__Activity__:
Print the entries below word for word; the pictures stay out of your copy.

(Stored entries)
****

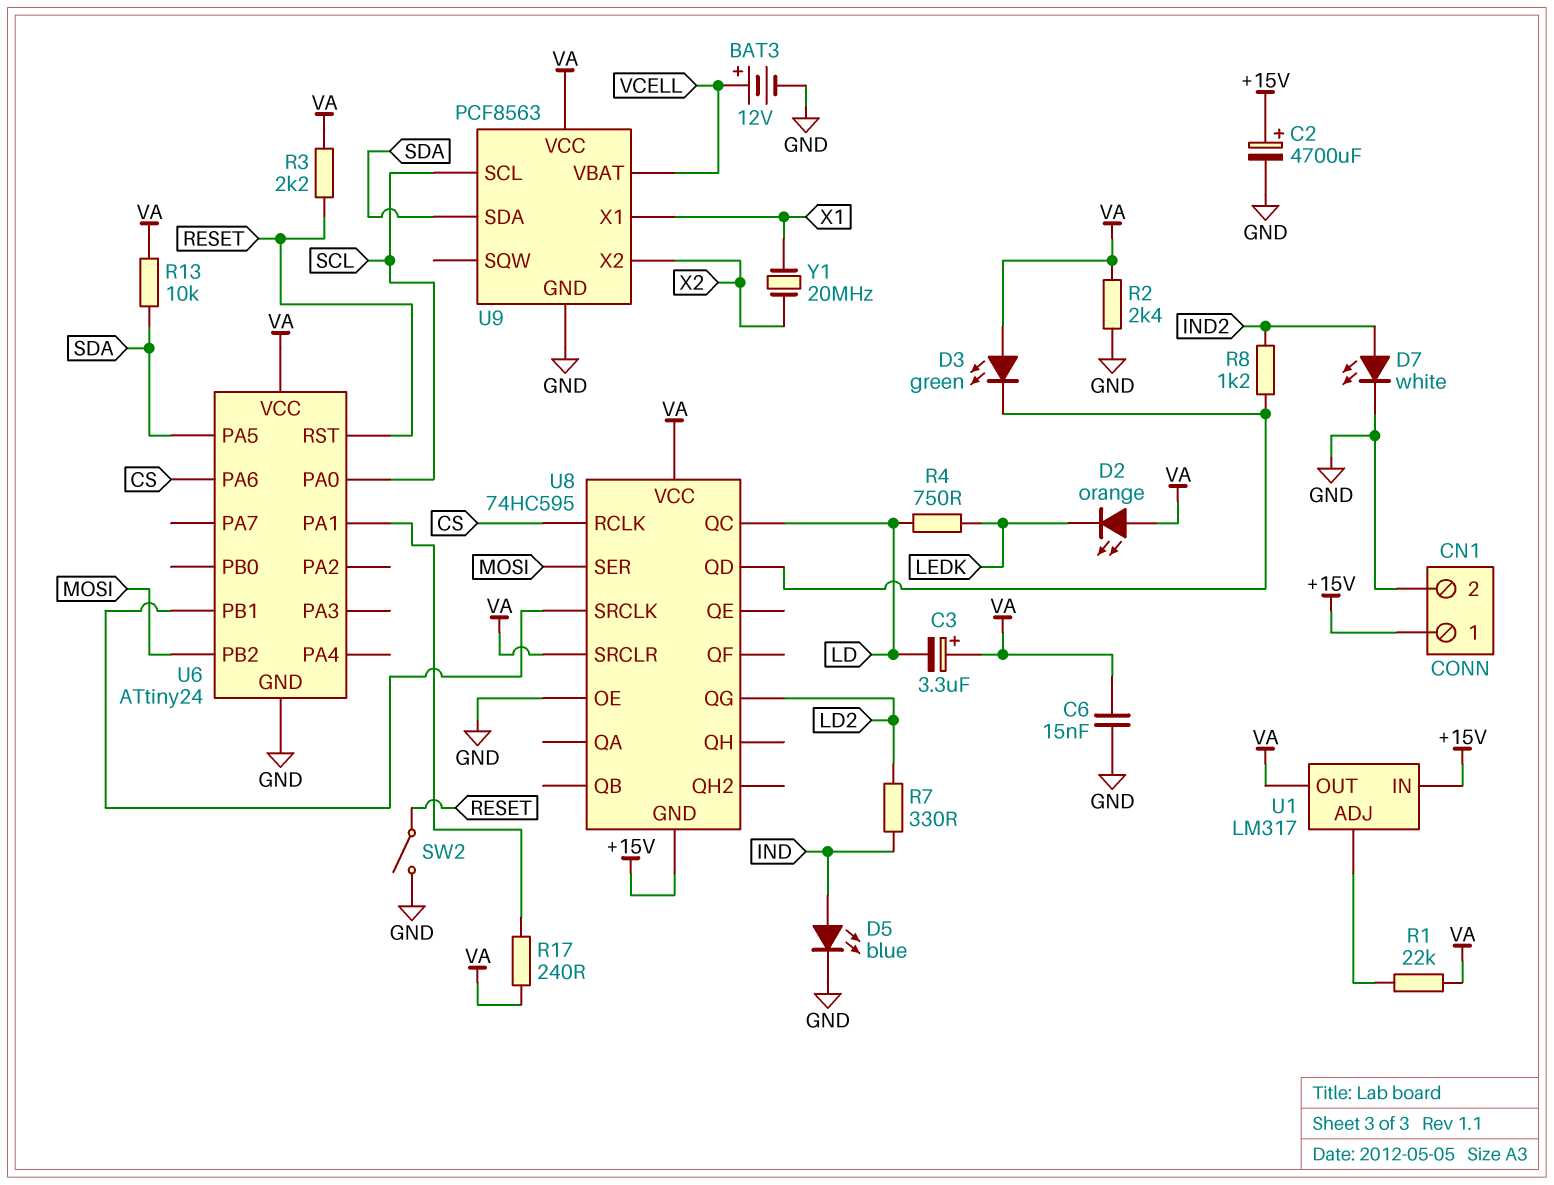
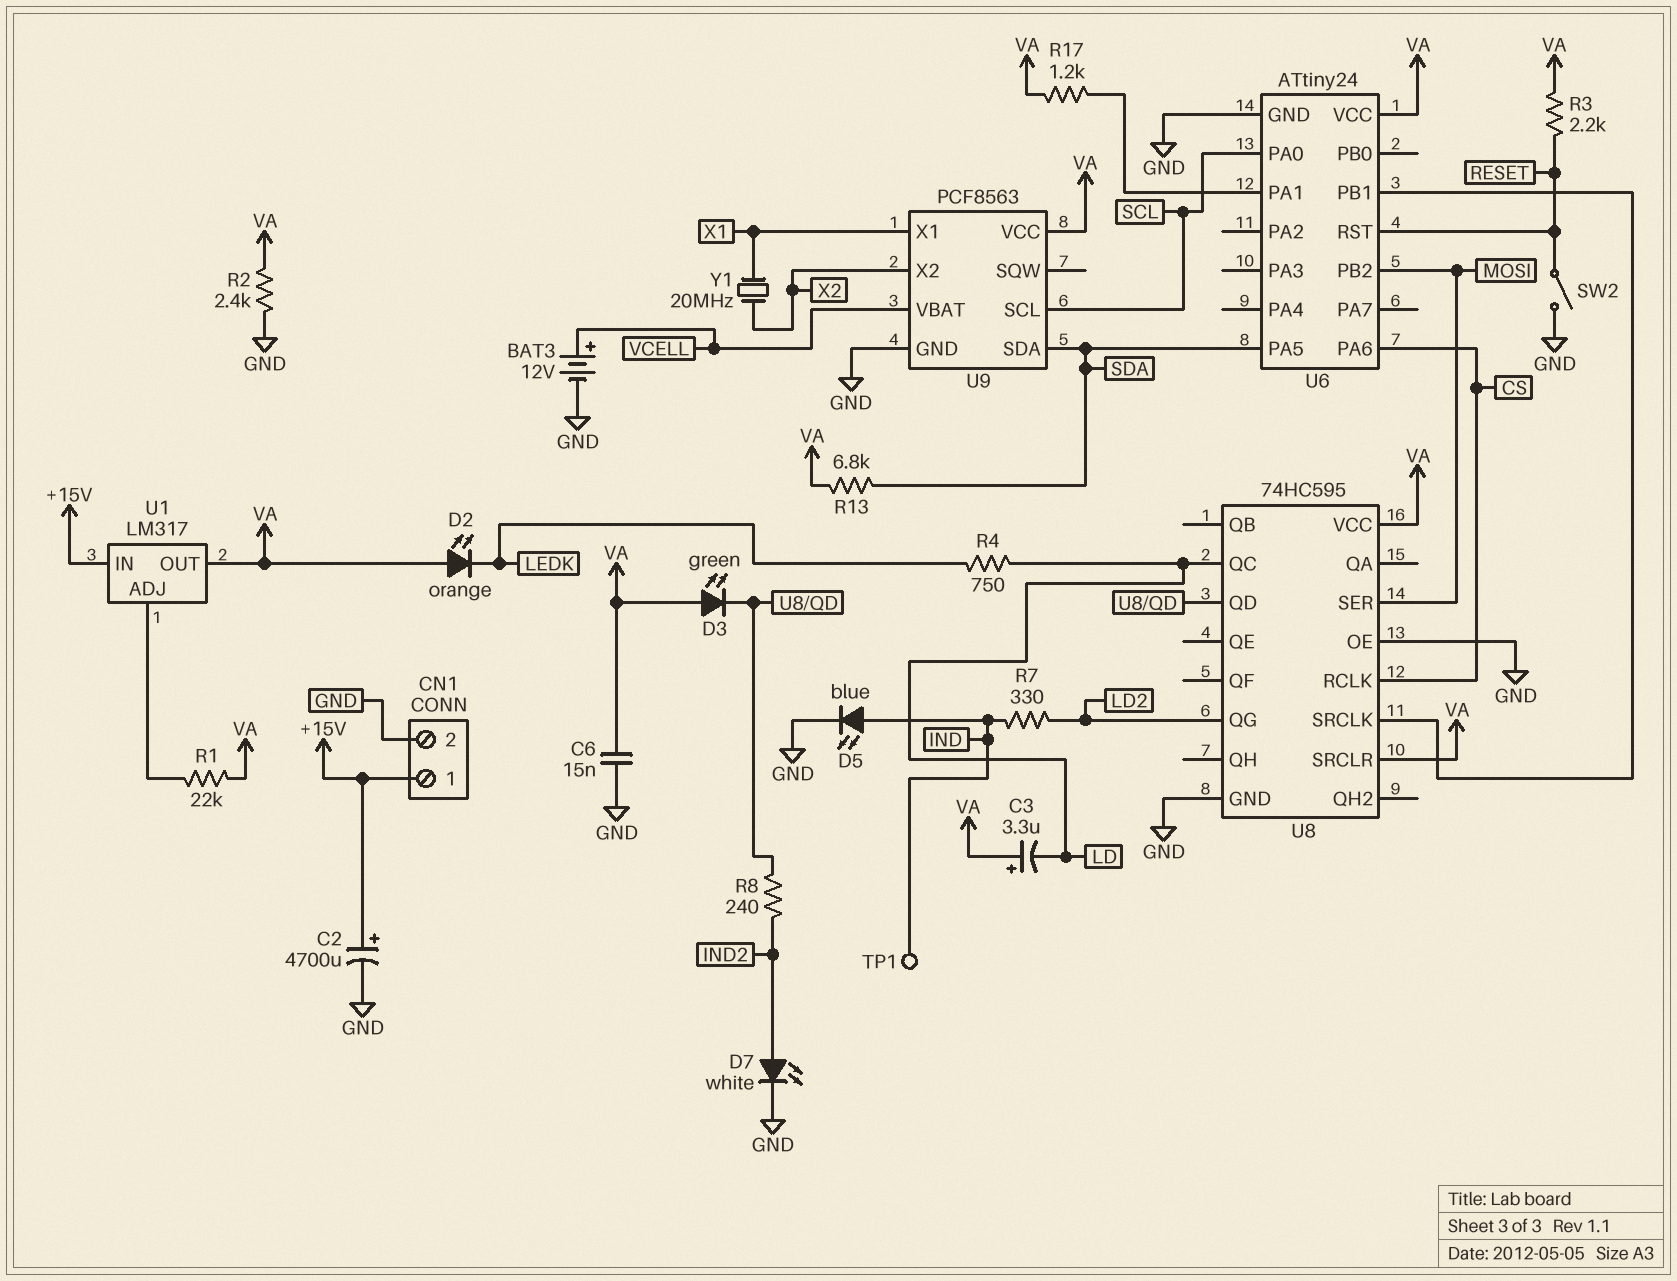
R8: 1.2k (IND2, U8/QD) -> 240 (IND2, U8/QD)
R13: 10k (SDA, VA) -> 6.8k (SDA, VA)
R17: 240 (U6/PA1, VA) -> 1.2k (U6/PA1, VA)
TP1: none -> test point (IND)
U8 pin GND: +15V -> GND

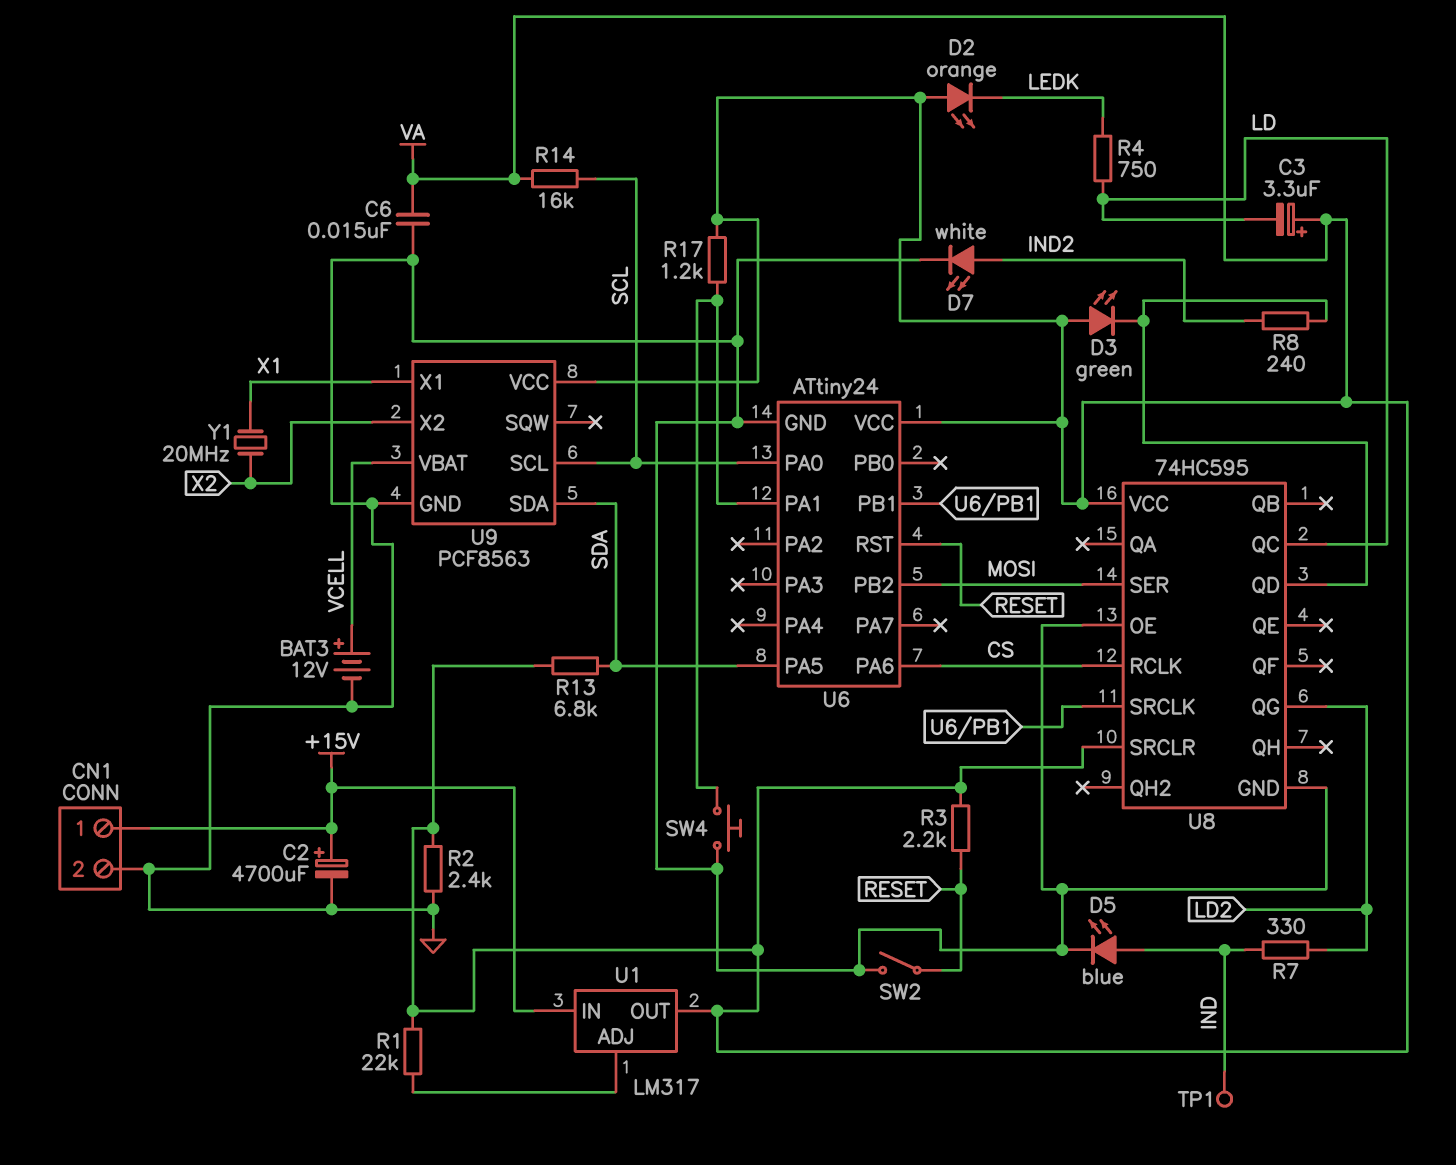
R14: none -> 16k (SCL, VA)
SW4: none -> button (GND, U6/PA1)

****

__Answer__:
R8: 1.2k (IND2, U8/QD) -> 240 (IND2, U8/QD)
R13: 10k (SDA, VA) -> 6.8k (SDA, VA)
R17: 240 (U6/PA1, VA) -> 1.2k (U6/PA1, VA)
TP1: none -> test point (IND)
U8 pin GND: +15V -> GND

R14: none -> 16k (SCL, VA)
SW4: none -> button (GND, U6/PA1)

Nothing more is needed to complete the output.